#### What the task requires
Look through the entries below and return all lines including the word "marron".

#### Records shown
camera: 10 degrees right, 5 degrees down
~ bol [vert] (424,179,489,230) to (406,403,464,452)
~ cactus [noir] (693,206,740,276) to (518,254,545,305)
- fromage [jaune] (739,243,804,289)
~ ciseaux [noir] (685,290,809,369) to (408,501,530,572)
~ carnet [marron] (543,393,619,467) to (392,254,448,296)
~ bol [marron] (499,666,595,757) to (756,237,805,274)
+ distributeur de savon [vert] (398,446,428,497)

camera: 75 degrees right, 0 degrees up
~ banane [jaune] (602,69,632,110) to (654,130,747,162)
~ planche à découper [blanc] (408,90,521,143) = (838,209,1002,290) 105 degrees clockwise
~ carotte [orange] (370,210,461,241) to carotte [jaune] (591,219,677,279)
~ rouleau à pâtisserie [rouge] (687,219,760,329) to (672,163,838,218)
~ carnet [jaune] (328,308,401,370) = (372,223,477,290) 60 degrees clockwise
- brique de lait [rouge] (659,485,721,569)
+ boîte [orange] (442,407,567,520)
---
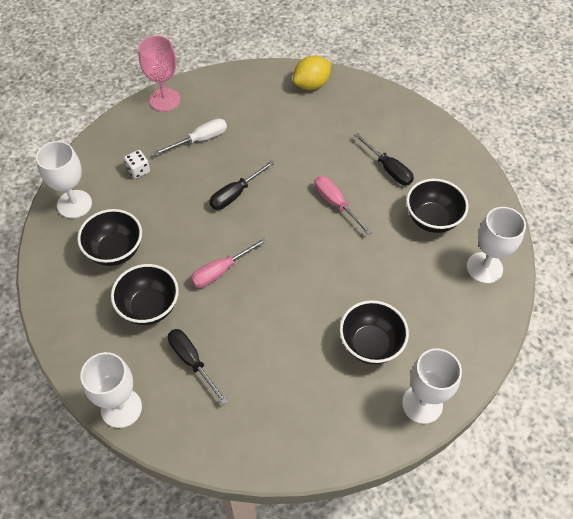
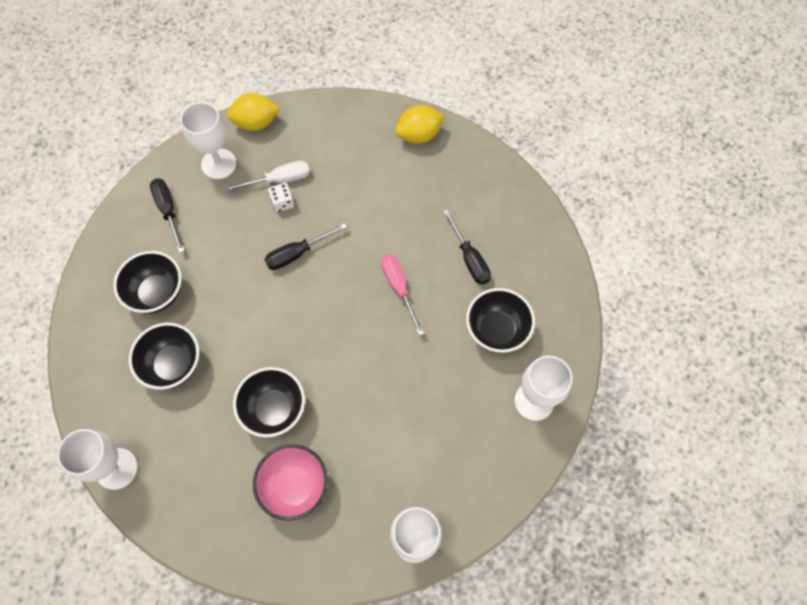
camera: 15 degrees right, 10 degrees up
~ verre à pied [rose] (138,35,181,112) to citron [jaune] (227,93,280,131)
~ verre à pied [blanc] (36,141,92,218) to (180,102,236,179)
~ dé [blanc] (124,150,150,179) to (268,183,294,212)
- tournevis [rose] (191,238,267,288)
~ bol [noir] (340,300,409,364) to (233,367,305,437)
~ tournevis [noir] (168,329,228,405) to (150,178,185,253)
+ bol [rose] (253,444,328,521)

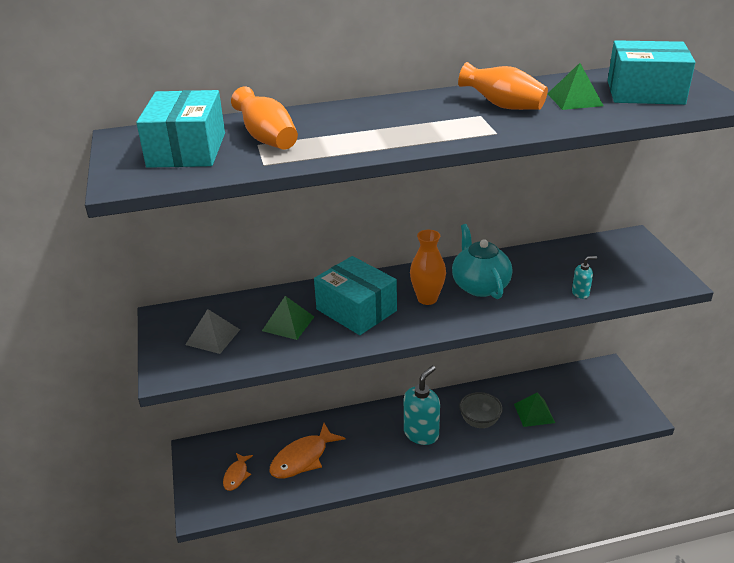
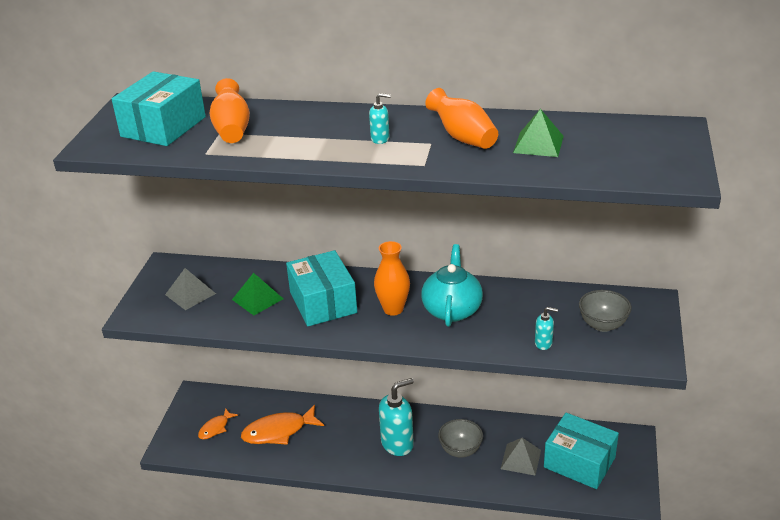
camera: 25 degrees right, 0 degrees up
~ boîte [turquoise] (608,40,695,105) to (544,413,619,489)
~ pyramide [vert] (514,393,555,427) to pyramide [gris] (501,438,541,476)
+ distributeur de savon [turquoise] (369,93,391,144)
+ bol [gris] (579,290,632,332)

#### Solved problem
~ carnet [marron] (543,393,619,467) to (392,254,448,296)
~ bol [marron] (499,666,595,757) to (756,237,805,274)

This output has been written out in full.